> The task: Arrange the stretch of the listing from the line containing "Question: Can you" through the line containing "The camera is 3.71 feet away from point" as a Markdown table with the columns Row and Text. Number each line, skip blank lines and the picture, and include only that stretch.

> Records for the exercise:
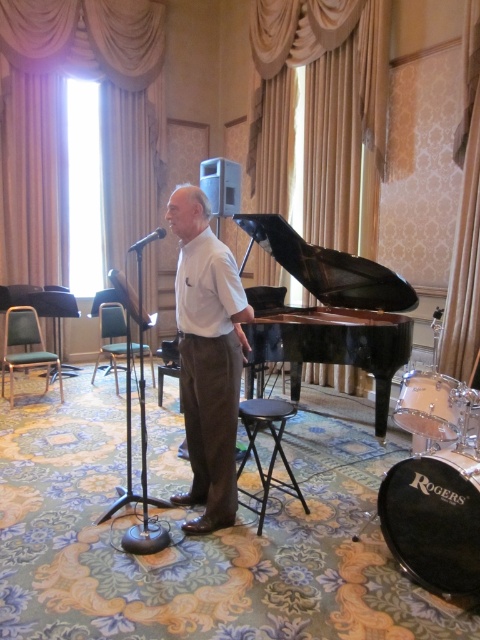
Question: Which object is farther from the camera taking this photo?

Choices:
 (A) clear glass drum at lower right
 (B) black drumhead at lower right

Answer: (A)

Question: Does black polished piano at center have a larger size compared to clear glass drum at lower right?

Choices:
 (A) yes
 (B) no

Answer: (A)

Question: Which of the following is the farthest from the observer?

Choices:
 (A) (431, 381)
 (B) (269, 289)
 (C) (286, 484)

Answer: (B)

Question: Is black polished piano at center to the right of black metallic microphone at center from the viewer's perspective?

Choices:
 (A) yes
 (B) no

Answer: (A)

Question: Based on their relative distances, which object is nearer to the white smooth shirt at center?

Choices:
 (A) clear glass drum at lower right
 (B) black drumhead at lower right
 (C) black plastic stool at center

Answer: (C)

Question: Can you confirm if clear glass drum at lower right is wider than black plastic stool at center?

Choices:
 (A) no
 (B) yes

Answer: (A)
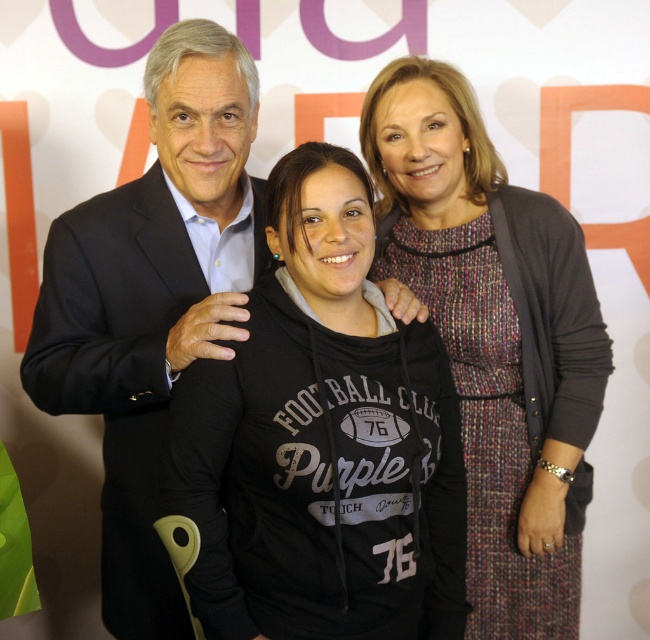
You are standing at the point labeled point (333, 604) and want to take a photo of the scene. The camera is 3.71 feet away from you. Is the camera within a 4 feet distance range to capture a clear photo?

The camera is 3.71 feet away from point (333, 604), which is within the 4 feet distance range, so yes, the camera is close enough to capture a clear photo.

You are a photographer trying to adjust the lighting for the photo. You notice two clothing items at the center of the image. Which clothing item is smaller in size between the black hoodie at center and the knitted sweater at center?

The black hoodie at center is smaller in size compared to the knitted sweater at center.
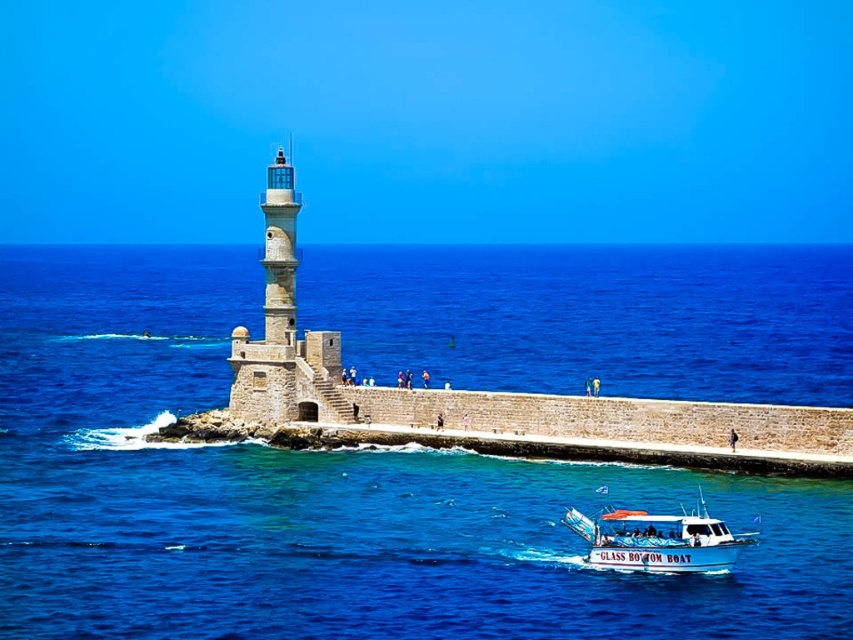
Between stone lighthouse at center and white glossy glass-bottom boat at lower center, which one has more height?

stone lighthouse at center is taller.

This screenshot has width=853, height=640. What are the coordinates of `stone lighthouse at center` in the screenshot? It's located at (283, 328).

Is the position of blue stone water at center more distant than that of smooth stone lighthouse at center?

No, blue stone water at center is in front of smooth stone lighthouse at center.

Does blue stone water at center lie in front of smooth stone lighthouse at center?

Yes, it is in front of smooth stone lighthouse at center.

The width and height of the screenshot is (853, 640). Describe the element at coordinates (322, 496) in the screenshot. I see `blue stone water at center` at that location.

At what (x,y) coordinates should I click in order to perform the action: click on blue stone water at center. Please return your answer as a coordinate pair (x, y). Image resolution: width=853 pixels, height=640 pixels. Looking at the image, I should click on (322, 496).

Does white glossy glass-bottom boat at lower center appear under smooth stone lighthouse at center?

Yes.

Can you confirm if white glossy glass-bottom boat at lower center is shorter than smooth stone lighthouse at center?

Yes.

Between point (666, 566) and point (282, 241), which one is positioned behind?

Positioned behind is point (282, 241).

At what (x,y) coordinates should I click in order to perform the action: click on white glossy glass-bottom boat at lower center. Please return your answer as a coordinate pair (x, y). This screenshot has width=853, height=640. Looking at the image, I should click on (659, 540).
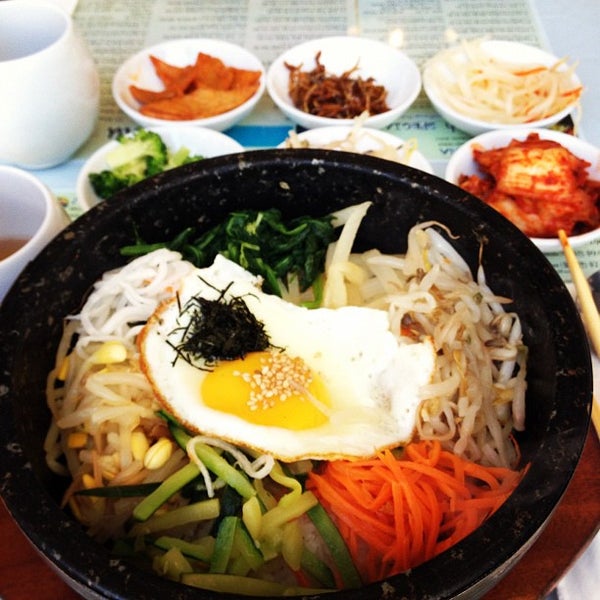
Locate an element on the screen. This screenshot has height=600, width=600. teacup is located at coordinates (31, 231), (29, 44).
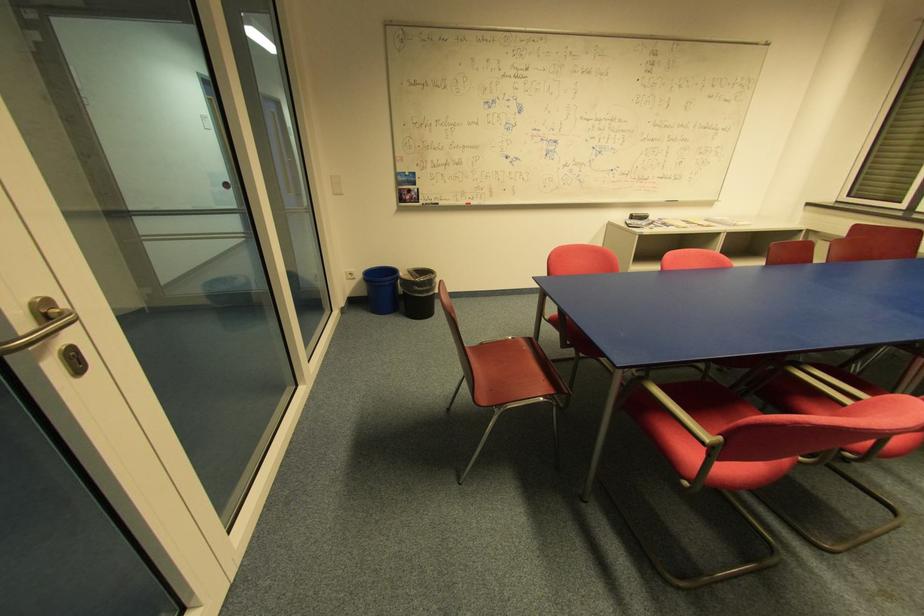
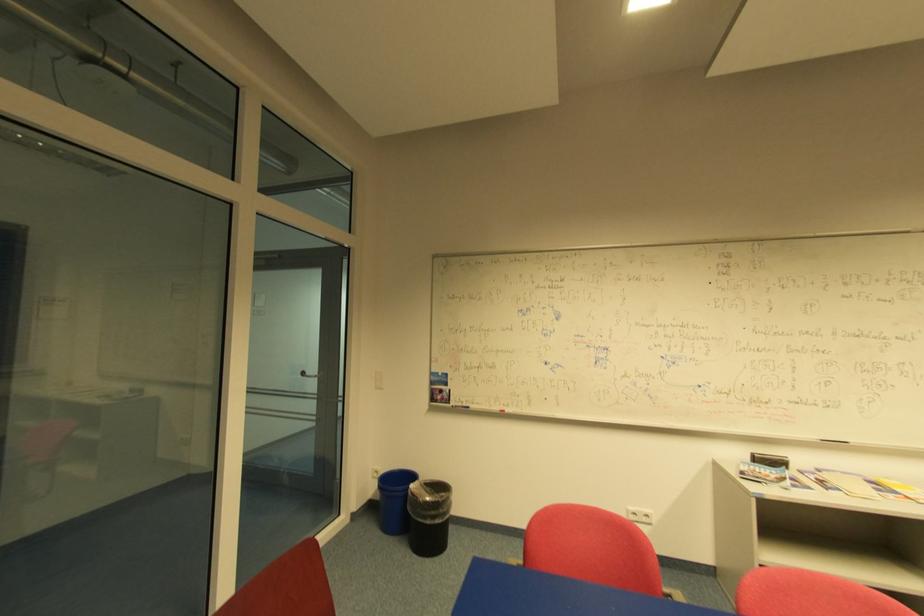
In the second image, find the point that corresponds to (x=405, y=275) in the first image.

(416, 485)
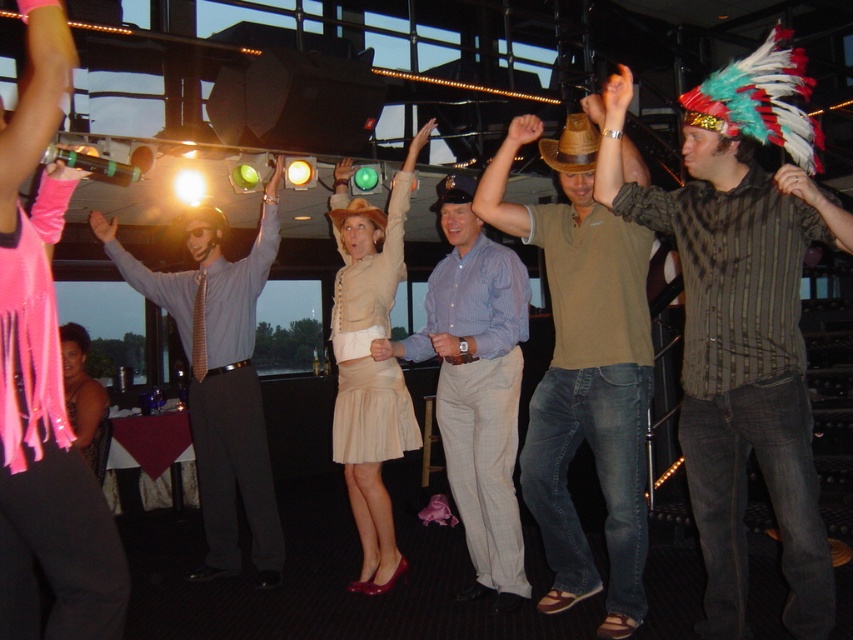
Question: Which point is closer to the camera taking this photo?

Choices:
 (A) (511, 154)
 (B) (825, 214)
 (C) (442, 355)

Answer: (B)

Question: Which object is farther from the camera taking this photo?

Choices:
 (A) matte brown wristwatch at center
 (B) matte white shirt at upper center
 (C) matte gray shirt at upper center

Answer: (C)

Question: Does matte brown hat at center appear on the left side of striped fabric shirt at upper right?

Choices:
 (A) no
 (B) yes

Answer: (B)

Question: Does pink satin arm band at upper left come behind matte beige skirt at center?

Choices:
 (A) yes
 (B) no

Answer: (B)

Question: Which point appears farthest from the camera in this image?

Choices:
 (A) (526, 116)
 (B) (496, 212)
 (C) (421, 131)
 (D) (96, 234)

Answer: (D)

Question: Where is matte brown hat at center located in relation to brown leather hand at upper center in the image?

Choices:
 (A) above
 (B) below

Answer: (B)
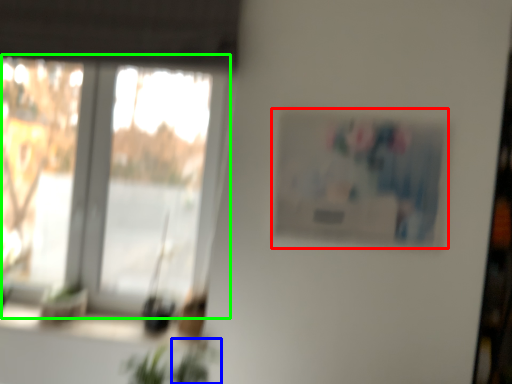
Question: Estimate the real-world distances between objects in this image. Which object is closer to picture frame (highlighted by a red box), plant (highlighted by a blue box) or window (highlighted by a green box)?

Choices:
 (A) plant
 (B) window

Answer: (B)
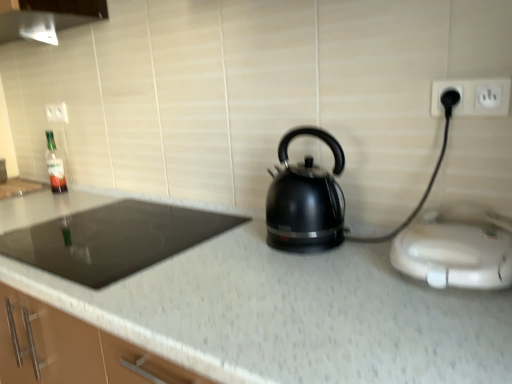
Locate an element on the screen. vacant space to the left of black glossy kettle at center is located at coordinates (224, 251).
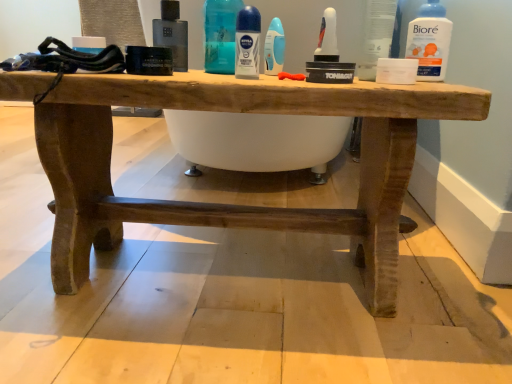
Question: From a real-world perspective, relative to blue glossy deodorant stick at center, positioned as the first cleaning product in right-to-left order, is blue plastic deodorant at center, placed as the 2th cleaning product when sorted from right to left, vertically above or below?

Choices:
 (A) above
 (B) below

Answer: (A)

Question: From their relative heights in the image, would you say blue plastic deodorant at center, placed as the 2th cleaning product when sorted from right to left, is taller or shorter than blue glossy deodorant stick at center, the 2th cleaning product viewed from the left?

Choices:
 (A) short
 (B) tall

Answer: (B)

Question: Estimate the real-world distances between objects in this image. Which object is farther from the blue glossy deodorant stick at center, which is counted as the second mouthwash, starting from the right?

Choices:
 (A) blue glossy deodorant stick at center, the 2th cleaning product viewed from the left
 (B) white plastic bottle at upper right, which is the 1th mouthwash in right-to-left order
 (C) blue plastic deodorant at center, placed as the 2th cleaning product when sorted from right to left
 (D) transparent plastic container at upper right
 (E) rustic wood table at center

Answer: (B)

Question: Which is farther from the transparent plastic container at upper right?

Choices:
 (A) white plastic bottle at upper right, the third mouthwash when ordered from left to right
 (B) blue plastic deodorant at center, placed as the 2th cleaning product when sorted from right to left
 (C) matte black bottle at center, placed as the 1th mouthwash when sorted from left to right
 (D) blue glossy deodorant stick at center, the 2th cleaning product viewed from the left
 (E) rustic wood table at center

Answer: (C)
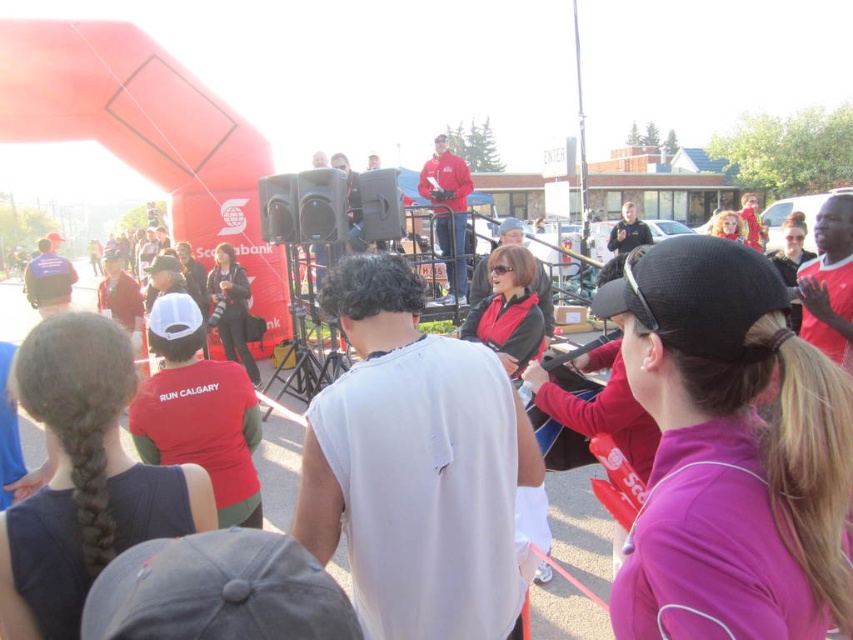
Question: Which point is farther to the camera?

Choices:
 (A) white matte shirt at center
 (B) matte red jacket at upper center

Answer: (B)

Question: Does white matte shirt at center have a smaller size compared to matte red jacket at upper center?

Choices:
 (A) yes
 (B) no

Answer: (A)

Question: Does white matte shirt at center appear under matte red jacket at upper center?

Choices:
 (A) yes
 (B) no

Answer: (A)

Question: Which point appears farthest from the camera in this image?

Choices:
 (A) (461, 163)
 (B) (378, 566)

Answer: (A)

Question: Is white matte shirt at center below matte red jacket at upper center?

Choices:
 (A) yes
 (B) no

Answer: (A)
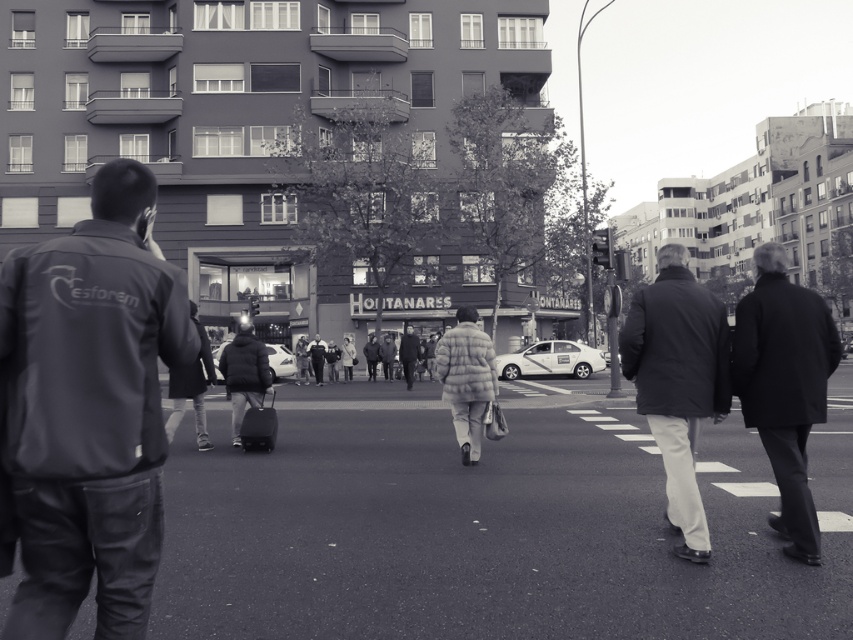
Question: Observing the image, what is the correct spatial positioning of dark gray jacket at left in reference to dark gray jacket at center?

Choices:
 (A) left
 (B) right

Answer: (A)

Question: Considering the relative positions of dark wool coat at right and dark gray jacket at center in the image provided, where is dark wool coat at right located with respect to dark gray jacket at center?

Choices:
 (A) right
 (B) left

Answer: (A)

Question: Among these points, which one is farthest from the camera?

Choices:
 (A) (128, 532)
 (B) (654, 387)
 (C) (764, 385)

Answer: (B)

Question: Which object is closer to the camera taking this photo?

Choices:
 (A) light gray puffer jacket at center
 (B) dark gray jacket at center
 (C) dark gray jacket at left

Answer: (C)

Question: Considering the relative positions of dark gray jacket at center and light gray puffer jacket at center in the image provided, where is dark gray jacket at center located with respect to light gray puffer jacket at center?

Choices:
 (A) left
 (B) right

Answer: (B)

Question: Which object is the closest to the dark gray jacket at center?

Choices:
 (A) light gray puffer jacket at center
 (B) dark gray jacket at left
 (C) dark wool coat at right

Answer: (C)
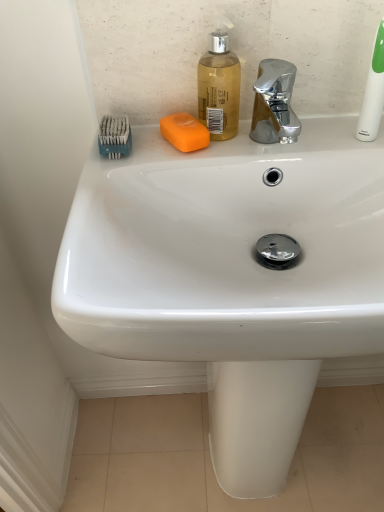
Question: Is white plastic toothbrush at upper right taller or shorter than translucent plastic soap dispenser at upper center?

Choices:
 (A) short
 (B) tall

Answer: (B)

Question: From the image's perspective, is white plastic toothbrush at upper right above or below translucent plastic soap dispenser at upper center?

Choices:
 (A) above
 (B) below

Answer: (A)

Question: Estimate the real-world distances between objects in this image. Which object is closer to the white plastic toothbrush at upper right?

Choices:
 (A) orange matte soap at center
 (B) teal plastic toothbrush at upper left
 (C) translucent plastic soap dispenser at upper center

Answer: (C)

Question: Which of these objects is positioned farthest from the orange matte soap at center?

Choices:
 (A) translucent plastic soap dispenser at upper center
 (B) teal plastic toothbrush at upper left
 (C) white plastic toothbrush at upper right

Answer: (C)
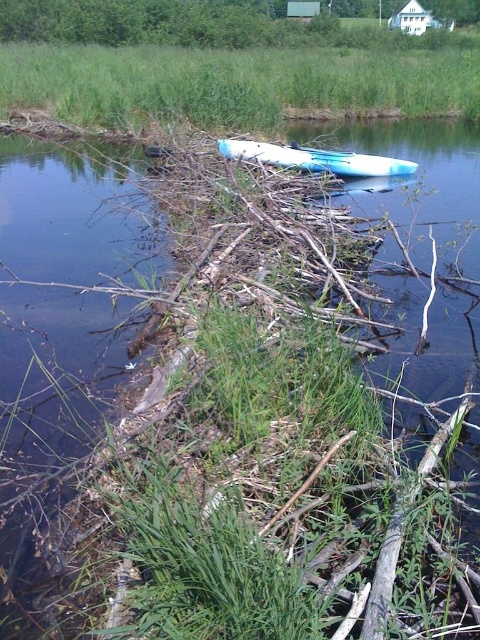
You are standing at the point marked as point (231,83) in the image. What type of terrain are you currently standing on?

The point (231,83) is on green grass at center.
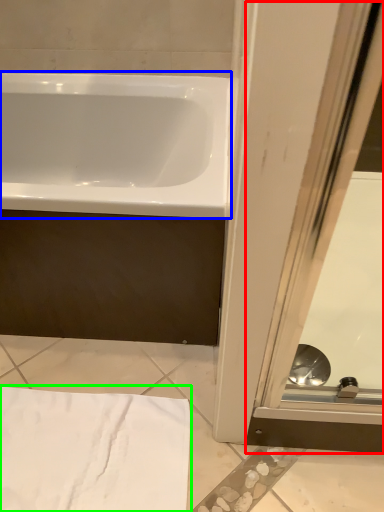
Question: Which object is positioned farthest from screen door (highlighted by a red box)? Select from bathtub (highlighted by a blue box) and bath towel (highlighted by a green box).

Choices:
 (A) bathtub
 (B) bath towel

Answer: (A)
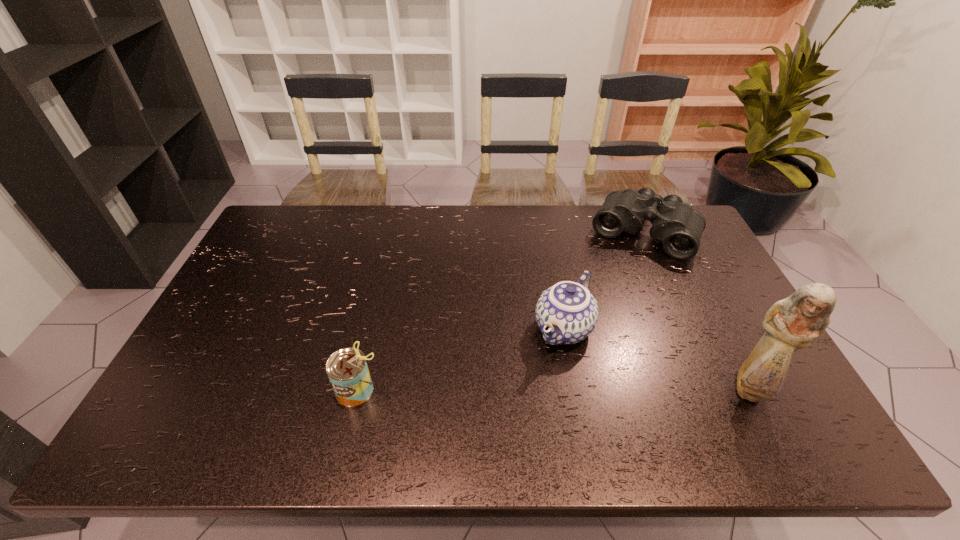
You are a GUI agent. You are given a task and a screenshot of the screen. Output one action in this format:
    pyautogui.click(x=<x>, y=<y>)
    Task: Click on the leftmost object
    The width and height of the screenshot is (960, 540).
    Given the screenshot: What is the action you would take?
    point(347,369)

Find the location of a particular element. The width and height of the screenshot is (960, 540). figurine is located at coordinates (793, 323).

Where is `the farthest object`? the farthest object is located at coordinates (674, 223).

> Answer below:
| Row | Text |
|---|---|
| 1 | Question: Can you confirm if clear glass drum at lower right is wider than black plastic stool at center? |
| 2 | Choices: |
| 3 |  (A) no |
| 4 |  (B) yes |
| 5 | Answer: (A) |
| 6 | You are standing at the point labeled point (333, 604) and want to take a photo of the scene. The camera is 3.71 feet away from you. Is the camera within a 4 feet distance range to capture a clear photo? |
| 7 | The camera is 3.71 feet away from point (333, 604), which is within the 4 feet distance range, so yes, the camera is close enough to capture a clear photo. |